Search the entries for the word "white" and return every line where it is found.
MATERIAL SUPPLIED Block Start
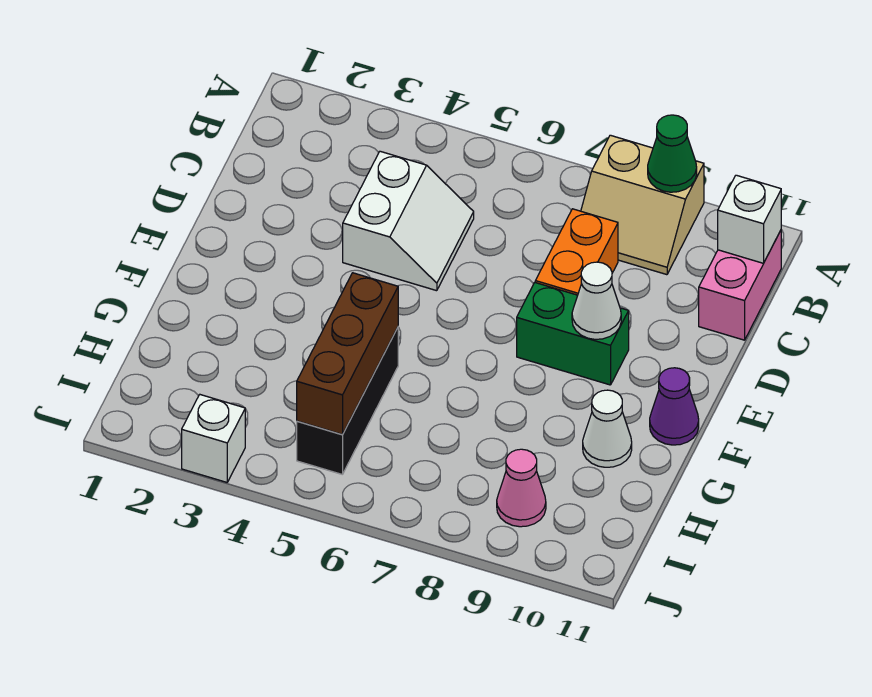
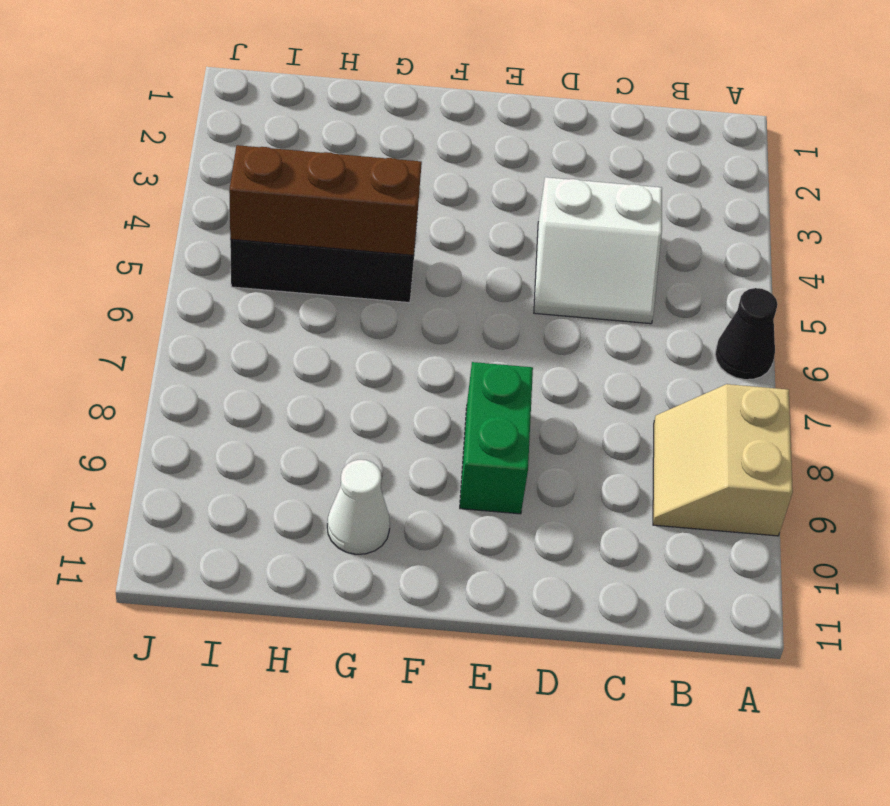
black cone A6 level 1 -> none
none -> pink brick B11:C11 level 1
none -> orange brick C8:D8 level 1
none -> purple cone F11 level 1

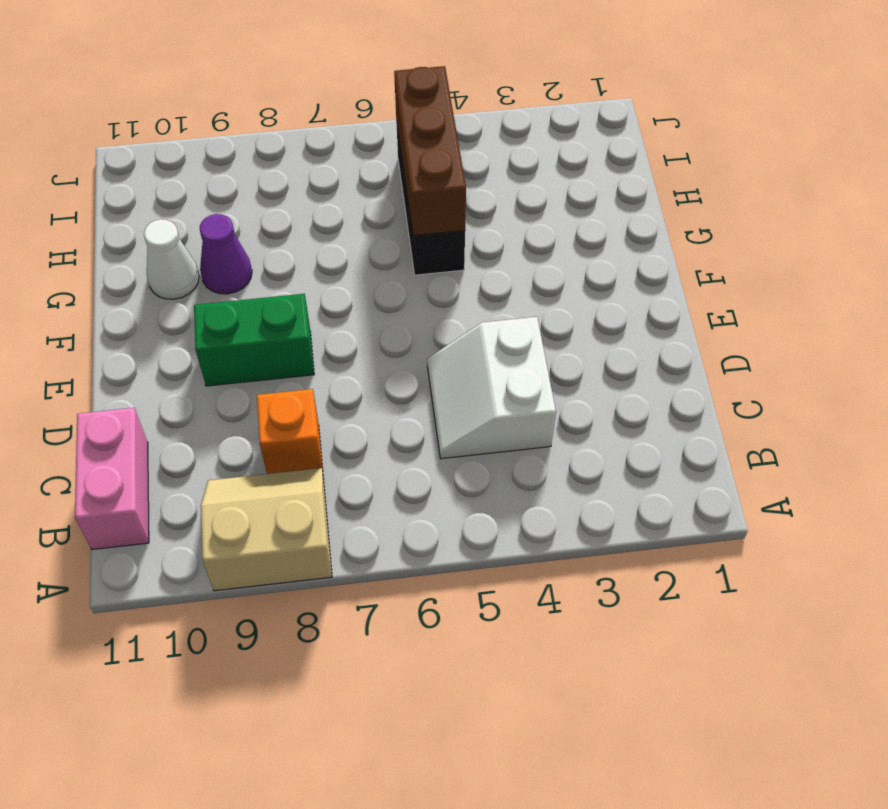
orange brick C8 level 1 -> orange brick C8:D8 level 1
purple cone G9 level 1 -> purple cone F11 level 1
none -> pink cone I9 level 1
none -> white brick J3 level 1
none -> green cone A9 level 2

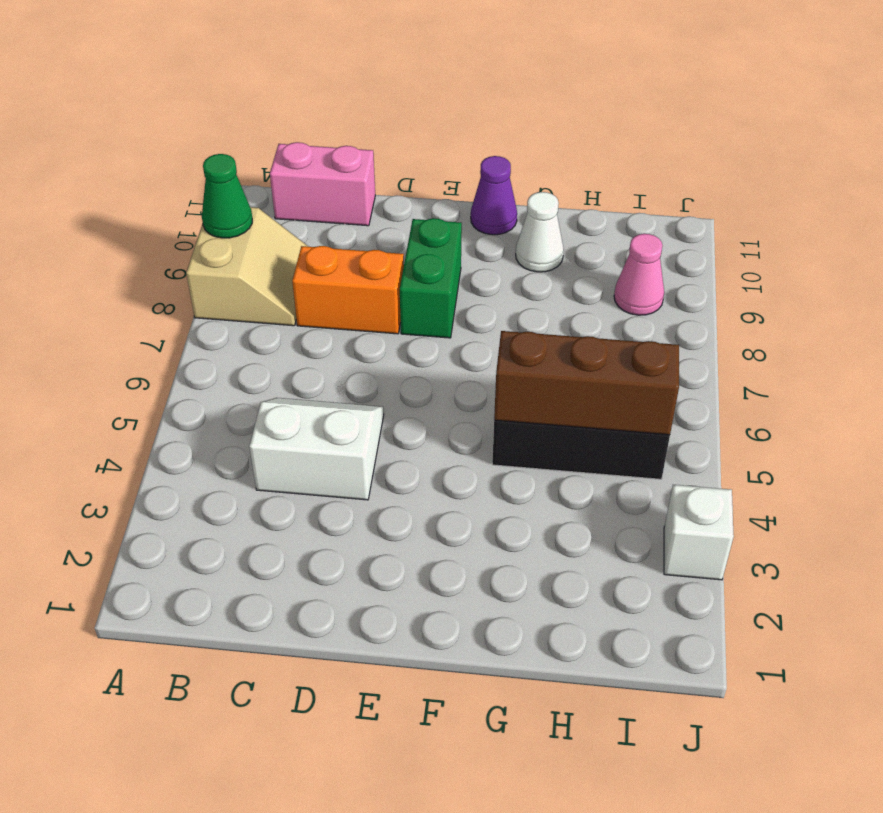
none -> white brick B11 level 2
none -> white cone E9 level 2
MATERIAL SUPPLIED Block End
- **WORKED SOLUTION**
none -> white brick J3 level 1
none -> white brick B11 level 2
none -> white cone E9 level 2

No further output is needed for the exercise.